▸ **Task requirements**
All lines of the listing below must be reproduced character for character.

══ Working data ══

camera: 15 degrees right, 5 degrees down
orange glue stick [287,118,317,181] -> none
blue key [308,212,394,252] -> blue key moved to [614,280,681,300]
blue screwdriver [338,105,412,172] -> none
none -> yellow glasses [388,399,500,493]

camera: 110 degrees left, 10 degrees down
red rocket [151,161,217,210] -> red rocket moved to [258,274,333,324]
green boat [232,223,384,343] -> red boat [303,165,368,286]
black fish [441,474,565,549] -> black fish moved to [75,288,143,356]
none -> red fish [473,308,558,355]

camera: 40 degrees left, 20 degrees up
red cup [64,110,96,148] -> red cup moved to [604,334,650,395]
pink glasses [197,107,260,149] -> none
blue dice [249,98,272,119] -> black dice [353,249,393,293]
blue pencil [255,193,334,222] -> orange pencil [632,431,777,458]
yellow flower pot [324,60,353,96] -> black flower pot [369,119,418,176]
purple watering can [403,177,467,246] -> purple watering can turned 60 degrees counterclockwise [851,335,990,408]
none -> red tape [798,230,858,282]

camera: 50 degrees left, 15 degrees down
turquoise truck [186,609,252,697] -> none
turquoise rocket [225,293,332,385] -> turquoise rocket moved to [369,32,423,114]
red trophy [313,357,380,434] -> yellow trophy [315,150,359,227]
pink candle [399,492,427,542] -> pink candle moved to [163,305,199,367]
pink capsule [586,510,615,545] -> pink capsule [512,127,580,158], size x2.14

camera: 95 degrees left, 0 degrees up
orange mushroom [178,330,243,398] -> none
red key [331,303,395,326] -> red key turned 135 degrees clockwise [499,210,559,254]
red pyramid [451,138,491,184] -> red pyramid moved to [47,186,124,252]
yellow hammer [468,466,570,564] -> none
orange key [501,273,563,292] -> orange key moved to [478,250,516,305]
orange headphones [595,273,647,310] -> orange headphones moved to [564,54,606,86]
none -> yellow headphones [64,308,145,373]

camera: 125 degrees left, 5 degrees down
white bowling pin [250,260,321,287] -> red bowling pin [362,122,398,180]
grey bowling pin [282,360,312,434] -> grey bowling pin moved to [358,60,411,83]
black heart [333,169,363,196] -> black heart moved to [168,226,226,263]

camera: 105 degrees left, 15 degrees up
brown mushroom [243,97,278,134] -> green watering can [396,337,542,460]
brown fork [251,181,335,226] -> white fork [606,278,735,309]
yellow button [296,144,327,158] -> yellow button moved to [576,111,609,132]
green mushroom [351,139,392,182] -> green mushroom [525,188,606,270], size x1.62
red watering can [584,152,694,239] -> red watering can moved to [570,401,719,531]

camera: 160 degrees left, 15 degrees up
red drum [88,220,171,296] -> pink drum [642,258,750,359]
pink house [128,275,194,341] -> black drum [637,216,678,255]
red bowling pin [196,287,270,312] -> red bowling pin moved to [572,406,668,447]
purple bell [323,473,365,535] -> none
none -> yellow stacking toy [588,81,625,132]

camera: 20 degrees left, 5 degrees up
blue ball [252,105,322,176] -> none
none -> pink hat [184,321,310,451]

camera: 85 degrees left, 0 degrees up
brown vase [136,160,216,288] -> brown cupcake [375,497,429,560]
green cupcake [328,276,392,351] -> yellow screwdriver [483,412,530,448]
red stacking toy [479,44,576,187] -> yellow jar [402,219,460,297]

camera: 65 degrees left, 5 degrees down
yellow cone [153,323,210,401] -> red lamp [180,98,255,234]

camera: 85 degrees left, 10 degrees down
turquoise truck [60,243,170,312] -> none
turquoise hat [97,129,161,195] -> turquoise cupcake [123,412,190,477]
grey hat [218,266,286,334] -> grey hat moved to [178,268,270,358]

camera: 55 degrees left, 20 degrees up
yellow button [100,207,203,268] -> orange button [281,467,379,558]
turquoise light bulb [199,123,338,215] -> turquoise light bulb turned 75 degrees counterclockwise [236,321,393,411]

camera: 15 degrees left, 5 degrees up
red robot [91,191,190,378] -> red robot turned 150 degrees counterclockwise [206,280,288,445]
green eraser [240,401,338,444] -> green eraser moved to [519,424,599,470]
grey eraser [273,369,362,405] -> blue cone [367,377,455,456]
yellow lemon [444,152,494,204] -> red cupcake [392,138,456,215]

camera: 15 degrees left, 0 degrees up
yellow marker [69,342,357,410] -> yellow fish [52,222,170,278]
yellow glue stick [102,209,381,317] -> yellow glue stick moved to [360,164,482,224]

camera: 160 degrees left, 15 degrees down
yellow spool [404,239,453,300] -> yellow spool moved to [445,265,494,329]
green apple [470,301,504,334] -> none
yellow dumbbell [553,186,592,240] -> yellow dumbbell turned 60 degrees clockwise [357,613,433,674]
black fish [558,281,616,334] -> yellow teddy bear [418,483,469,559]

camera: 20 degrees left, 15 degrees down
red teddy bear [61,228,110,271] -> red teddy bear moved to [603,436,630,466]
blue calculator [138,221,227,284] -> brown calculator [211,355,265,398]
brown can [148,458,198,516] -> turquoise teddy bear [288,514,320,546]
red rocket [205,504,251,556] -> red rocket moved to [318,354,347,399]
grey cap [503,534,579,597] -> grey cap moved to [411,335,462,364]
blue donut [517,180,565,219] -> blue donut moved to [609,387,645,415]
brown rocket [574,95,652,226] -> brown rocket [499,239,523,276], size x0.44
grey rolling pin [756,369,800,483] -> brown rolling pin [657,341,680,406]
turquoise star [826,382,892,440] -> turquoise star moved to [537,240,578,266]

═══

▸ **The completed task**
camera: 15 degrees right, 5 degrees down
orange glue stick [287,118,317,181] -> none
blue key [308,212,394,252] -> blue key moved to [614,280,681,300]
blue screwdriver [338,105,412,172] -> none
none -> yellow glasses [388,399,500,493]

camera: 110 degrees left, 10 degrees down
red rocket [151,161,217,210] -> red rocket moved to [258,274,333,324]
green boat [232,223,384,343] -> red boat [303,165,368,286]
black fish [441,474,565,549] -> black fish moved to [75,288,143,356]
none -> red fish [473,308,558,355]

camera: 40 degrees left, 20 degrees up
red cup [64,110,96,148] -> red cup moved to [604,334,650,395]
pink glasses [197,107,260,149] -> none
blue dice [249,98,272,119] -> black dice [353,249,393,293]
blue pencil [255,193,334,222] -> orange pencil [632,431,777,458]
yellow flower pot [324,60,353,96] -> black flower pot [369,119,418,176]
purple watering can [403,177,467,246] -> purple watering can turned 60 degrees counterclockwise [851,335,990,408]
none -> red tape [798,230,858,282]

camera: 50 degrees left, 15 degrees down
turquoise truck [186,609,252,697] -> none
turquoise rocket [225,293,332,385] -> turquoise rocket moved to [369,32,423,114]
red trophy [313,357,380,434] -> yellow trophy [315,150,359,227]
pink candle [399,492,427,542] -> pink candle moved to [163,305,199,367]
pink capsule [586,510,615,545] -> pink capsule [512,127,580,158], size x2.14

camera: 95 degrees left, 0 degrees up
orange mushroom [178,330,243,398] -> none
red key [331,303,395,326] -> red key turned 135 degrees clockwise [499,210,559,254]
red pyramid [451,138,491,184] -> red pyramid moved to [47,186,124,252]
yellow hammer [468,466,570,564] -> none
orange key [501,273,563,292] -> orange key moved to [478,250,516,305]
orange headphones [595,273,647,310] -> orange headphones moved to [564,54,606,86]
none -> yellow headphones [64,308,145,373]

camera: 125 degrees left, 5 degrees down
white bowling pin [250,260,321,287] -> red bowling pin [362,122,398,180]
grey bowling pin [282,360,312,434] -> grey bowling pin moved to [358,60,411,83]
black heart [333,169,363,196] -> black heart moved to [168,226,226,263]

camera: 105 degrees left, 15 degrees up
brown mushroom [243,97,278,134] -> green watering can [396,337,542,460]
brown fork [251,181,335,226] -> white fork [606,278,735,309]
yellow button [296,144,327,158] -> yellow button moved to [576,111,609,132]
green mushroom [351,139,392,182] -> green mushroom [525,188,606,270], size x1.62
red watering can [584,152,694,239] -> red watering can moved to [570,401,719,531]

camera: 160 degrees left, 15 degrees up
red drum [88,220,171,296] -> pink drum [642,258,750,359]
pink house [128,275,194,341] -> black drum [637,216,678,255]
red bowling pin [196,287,270,312] -> red bowling pin moved to [572,406,668,447]
purple bell [323,473,365,535] -> none
none -> yellow stacking toy [588,81,625,132]

camera: 20 degrees left, 5 degrees up
blue ball [252,105,322,176] -> none
none -> pink hat [184,321,310,451]

camera: 85 degrees left, 0 degrees up
brown vase [136,160,216,288] -> brown cupcake [375,497,429,560]
green cupcake [328,276,392,351] -> yellow screwdriver [483,412,530,448]
red stacking toy [479,44,576,187] -> yellow jar [402,219,460,297]

camera: 65 degrees left, 5 degrees down
yellow cone [153,323,210,401] -> red lamp [180,98,255,234]

camera: 85 degrees left, 10 degrees down
turquoise truck [60,243,170,312] -> none
turquoise hat [97,129,161,195] -> turquoise cupcake [123,412,190,477]
grey hat [218,266,286,334] -> grey hat moved to [178,268,270,358]

camera: 55 degrees left, 20 degrees up
yellow button [100,207,203,268] -> orange button [281,467,379,558]
turquoise light bulb [199,123,338,215] -> turquoise light bulb turned 75 degrees counterclockwise [236,321,393,411]

camera: 15 degrees left, 5 degrees up
red robot [91,191,190,378] -> red robot turned 150 degrees counterclockwise [206,280,288,445]
green eraser [240,401,338,444] -> green eraser moved to [519,424,599,470]
grey eraser [273,369,362,405] -> blue cone [367,377,455,456]
yellow lemon [444,152,494,204] -> red cupcake [392,138,456,215]

camera: 15 degrees left, 0 degrees up
yellow marker [69,342,357,410] -> yellow fish [52,222,170,278]
yellow glue stick [102,209,381,317] -> yellow glue stick moved to [360,164,482,224]

camera: 160 degrees left, 15 degrees down
yellow spool [404,239,453,300] -> yellow spool moved to [445,265,494,329]
green apple [470,301,504,334] -> none
yellow dumbbell [553,186,592,240] -> yellow dumbbell turned 60 degrees clockwise [357,613,433,674]
black fish [558,281,616,334] -> yellow teddy bear [418,483,469,559]

camera: 20 degrees left, 15 degrees down
red teddy bear [61,228,110,271] -> red teddy bear moved to [603,436,630,466]
blue calculator [138,221,227,284] -> brown calculator [211,355,265,398]
brown can [148,458,198,516] -> turquoise teddy bear [288,514,320,546]
red rocket [205,504,251,556] -> red rocket moved to [318,354,347,399]
grey cap [503,534,579,597] -> grey cap moved to [411,335,462,364]
blue donut [517,180,565,219] -> blue donut moved to [609,387,645,415]
brown rocket [574,95,652,226] -> brown rocket [499,239,523,276], size x0.44
grey rolling pin [756,369,800,483] -> brown rolling pin [657,341,680,406]
turquoise star [826,382,892,440] -> turquoise star moved to [537,240,578,266]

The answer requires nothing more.